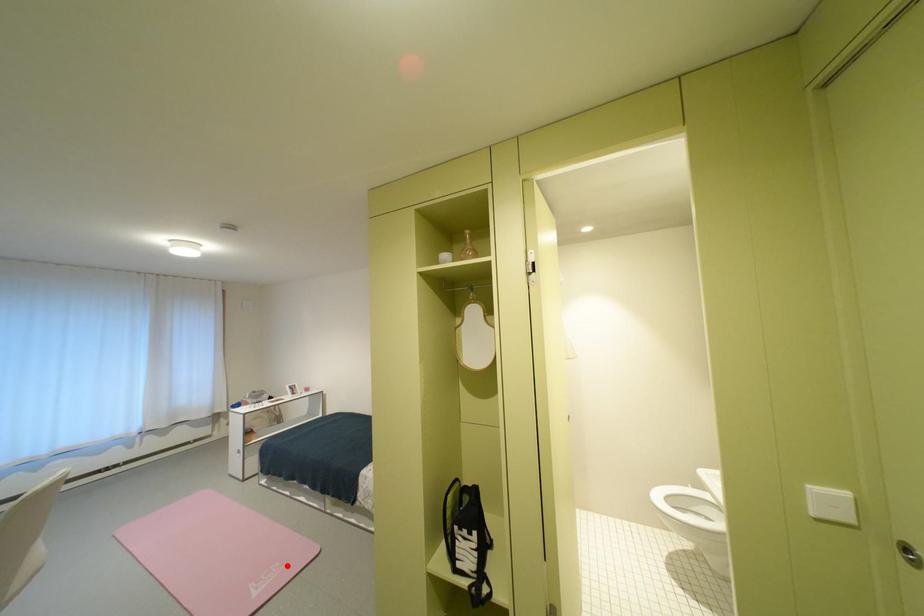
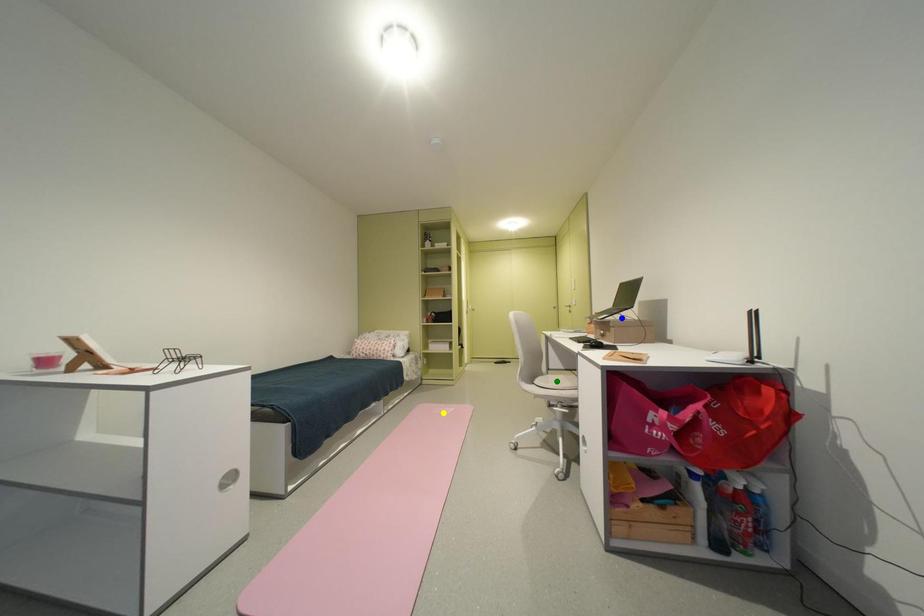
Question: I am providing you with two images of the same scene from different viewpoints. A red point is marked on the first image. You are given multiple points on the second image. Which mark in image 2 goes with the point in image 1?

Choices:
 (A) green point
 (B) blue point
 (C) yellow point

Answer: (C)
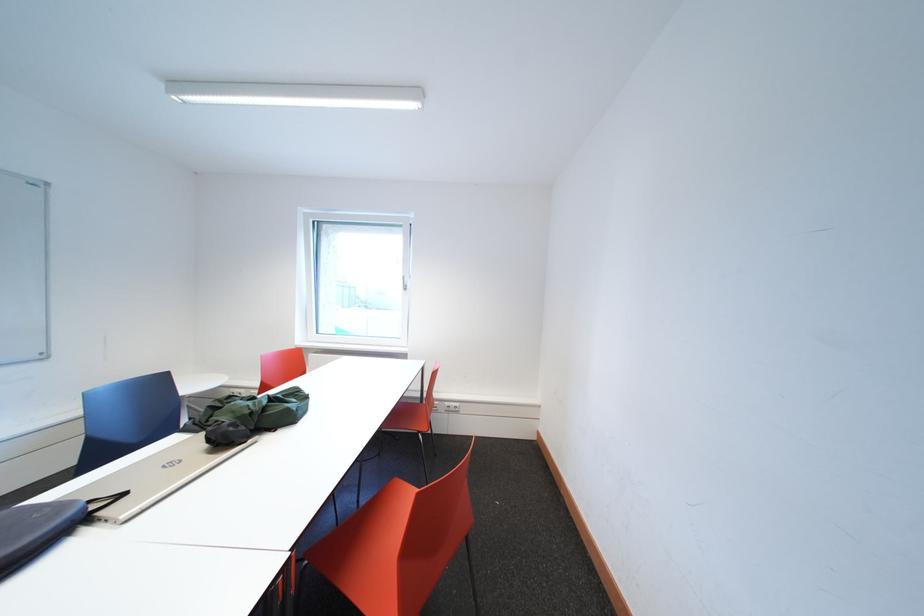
____________________
(Your task): Return the rows above line for line with the same wording, leaving out the pictures.

(Output of the exercise):
Question: I am providing you with two images of the same scene from different viewpoints. A red point is marked on the first image. You are given multiple points on the second image. Which mark in image 2 goes with the point in image 1?

Choices:
 (A) green point
 (B) blue point
 (C) yellow point

Answer: (C)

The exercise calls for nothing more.